For each line below with the word "mushroom", write out a copy.

Items from a dataset

========

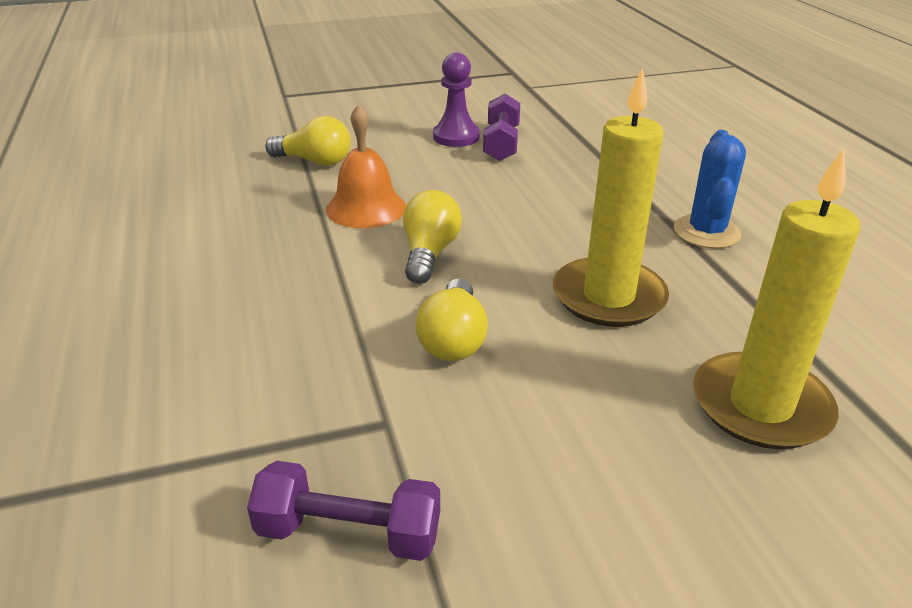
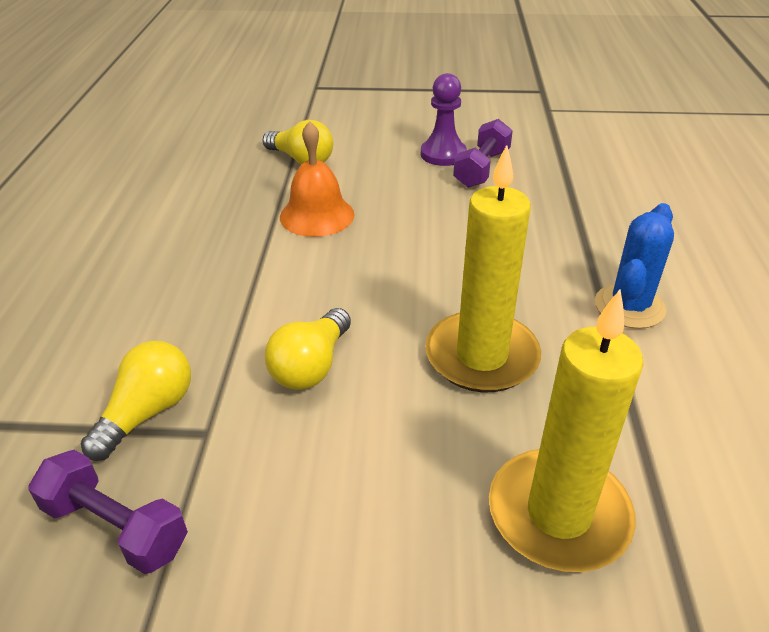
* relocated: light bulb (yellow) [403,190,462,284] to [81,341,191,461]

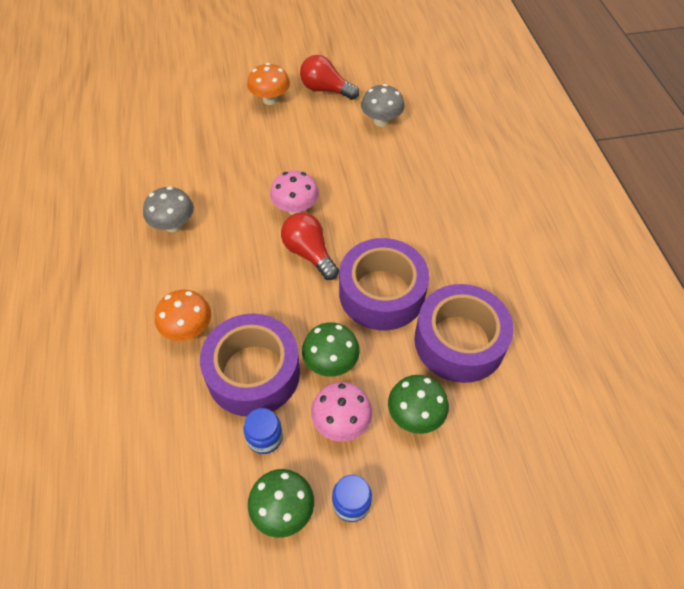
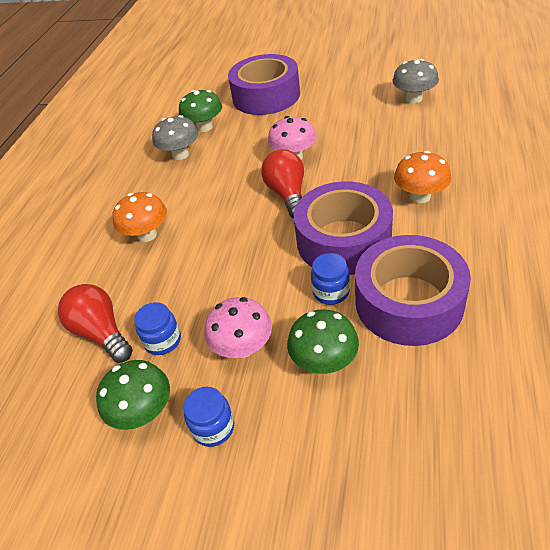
* relocated: tape (purple) [200,313,300,417] to [228,54,300,115]
* relocated: mushroom (orange) [247,63,290,105] to [394,151,451,203]
* relocated: light bulb (red) [300,55,359,100] to [58,284,133,363]
* relocated: mushroom (green) [302,322,360,377] to [179,90,222,132]
* appeared: jar (blue) [311,253,350,305]

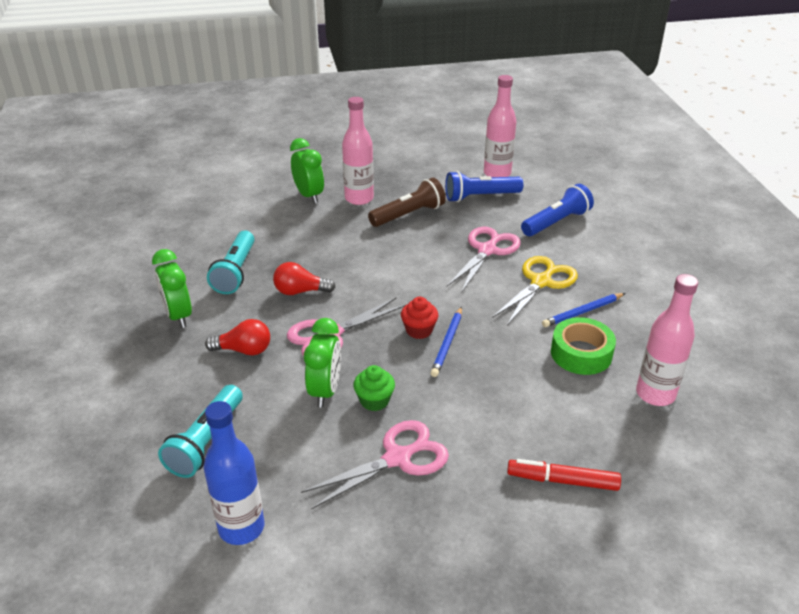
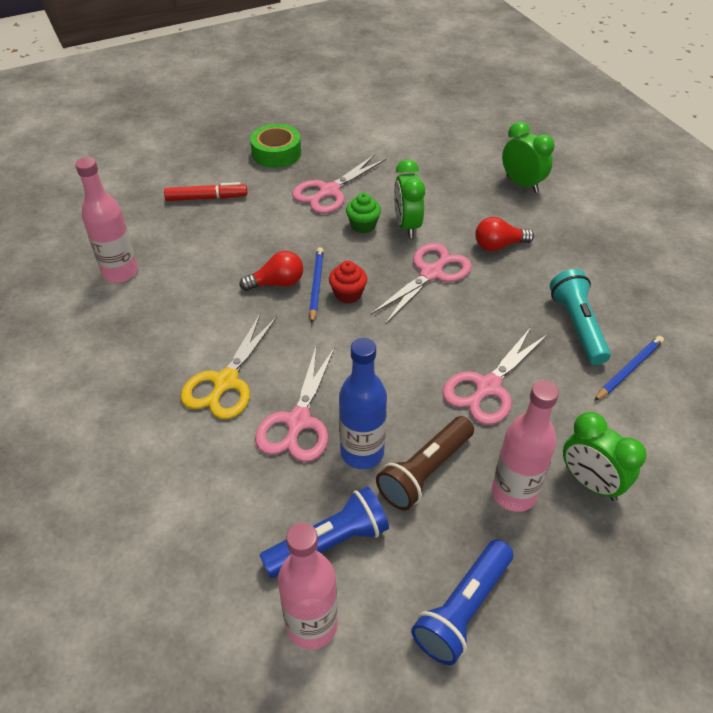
* relocated: clock (green) [152,249,192,328] to [502,122,555,193]
* missing: flashlight (turquoise) [158,385,243,478]
* relocated: bottle (blue) [203,401,264,545] to [339,338,387,469]
* relocated: light bulb (red) [273,262,335,295] to [240,251,303,291]
* relocated: flashlight (blue) [521,184,594,236] to [411,539,513,665]
* relocated: pencil (blue) [542,293,625,327] to [594,336,664,401]
* relocated: tape (green) [551,317,616,375] to [250,124,301,168]
* appeared: scissors (pink) [442,327,548,425]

========

> Answer below
* relocated: mushroom (orange) [247,63,290,105] to [394,151,451,203]
* relocated: mushroom (green) [302,322,360,377] to [179,90,222,132]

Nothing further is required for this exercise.